Before-and-after change data
■ ■ ■ ■ ■ ■ ■
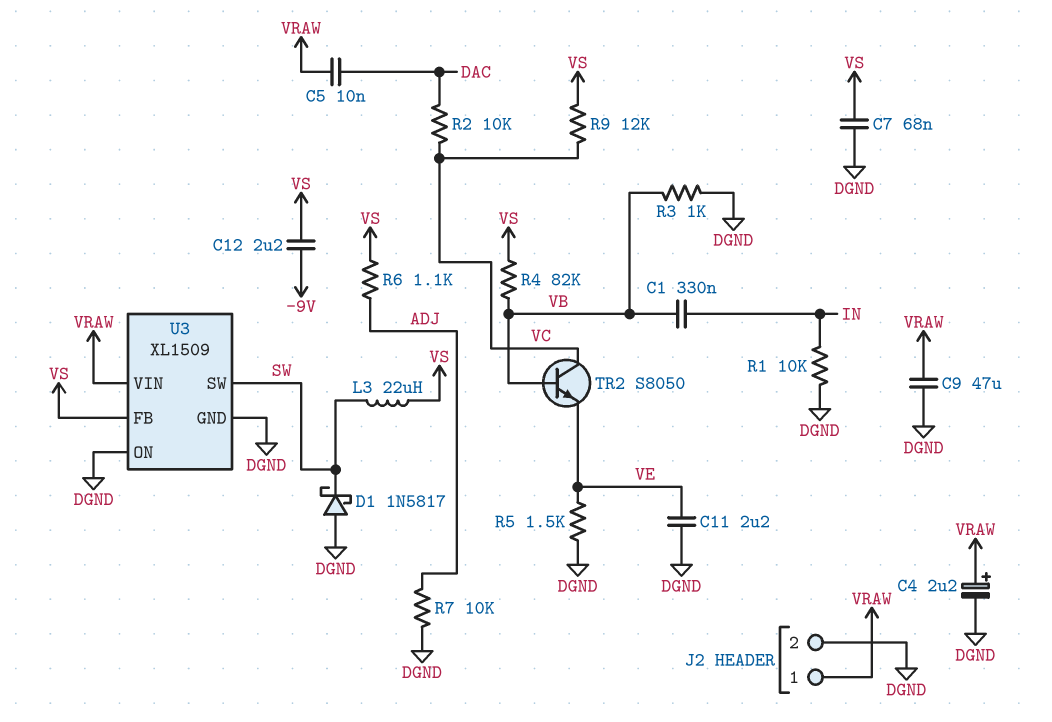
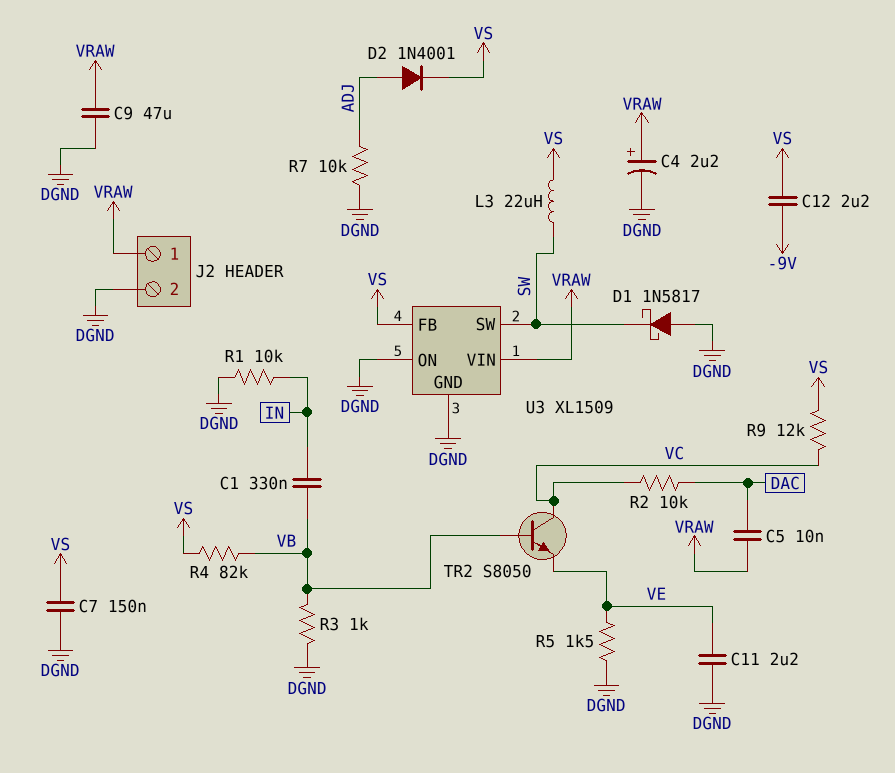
C7: 68nF (DGND, VS) -> 150nF (DGND, VS)
D2: none -> diode 1N4001 (A ADJ, K VS)
R6: 1.1k (ADJ, VS) -> none

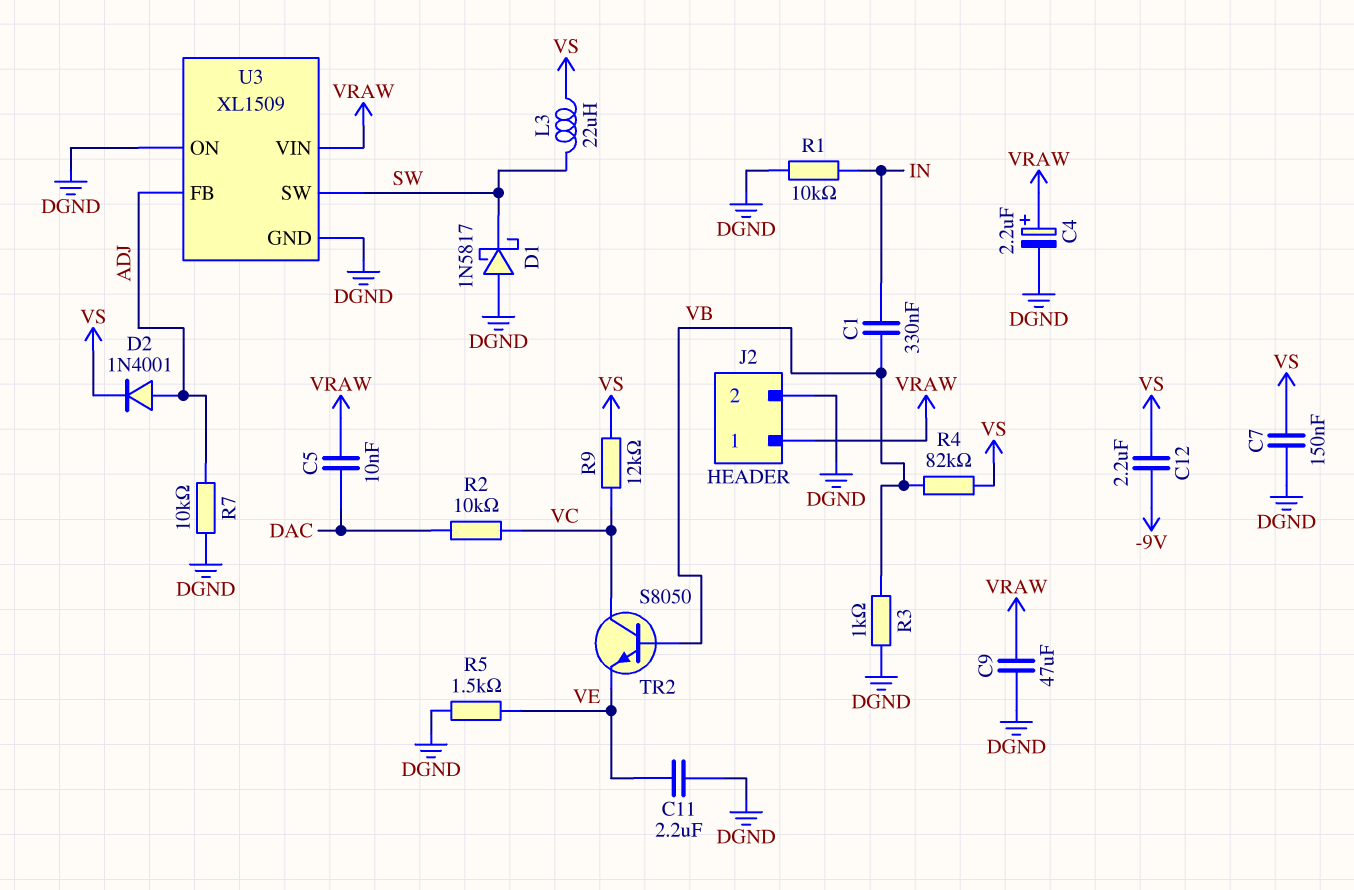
U3 pin FB: VS -> ADJ

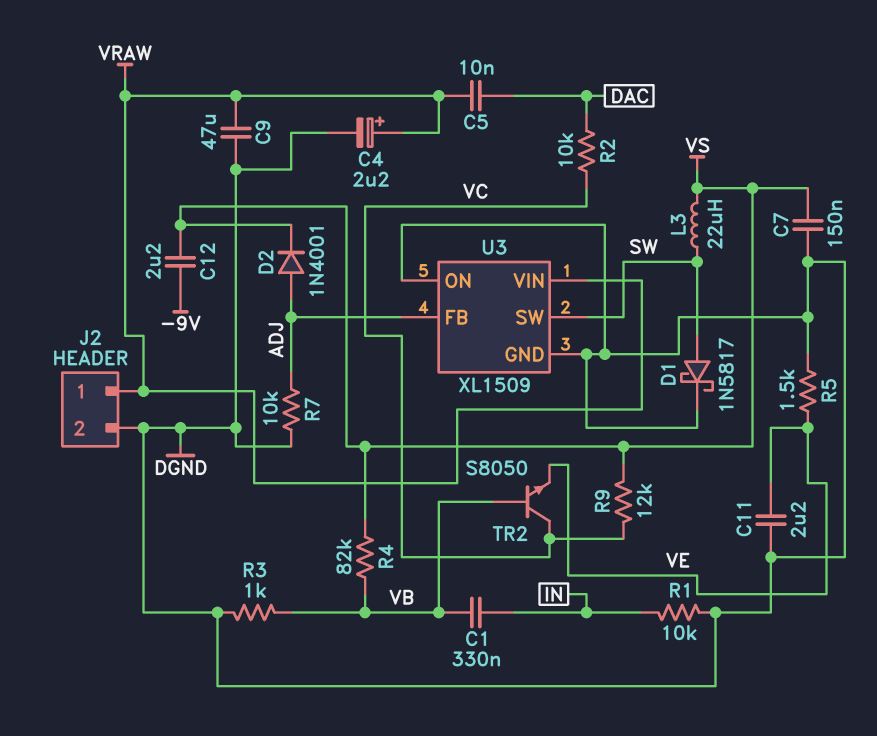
D1: schottky 1N5817 (A DGND, K SW) -> schottky 1N5817 (A SW, K DGND)

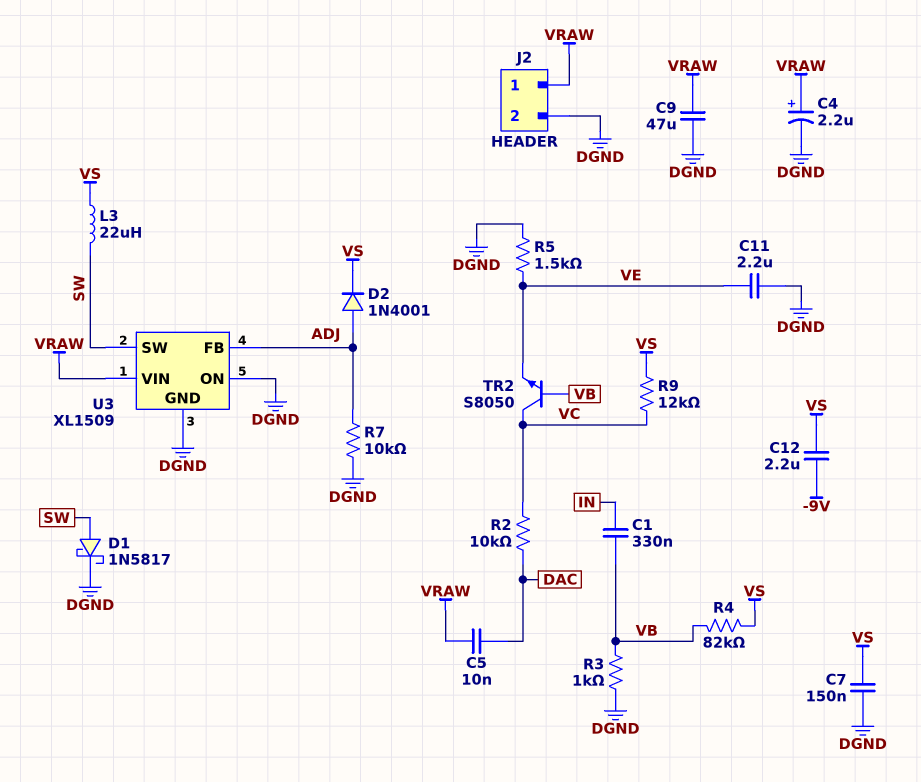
R1: 10k (DGND, IN) -> none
■ ■ ■ ■ ■ ■ ■
**PROBLEM DETAILS**
Since only the text is wanted, repeat all the records above exactly and omit the pictures.

**ANSWER BELOW**
C7: 68nF (DGND, VS) -> 150nF (DGND, VS)
D2: none -> diode 1N4001 (A ADJ, K VS)
R6: 1.1k (ADJ, VS) -> none

U3 pin FB: VS -> ADJ

D1: schottky 1N5817 (A DGND, K SW) -> schottky 1N5817 (A SW, K DGND)

R1: 10k (DGND, IN) -> none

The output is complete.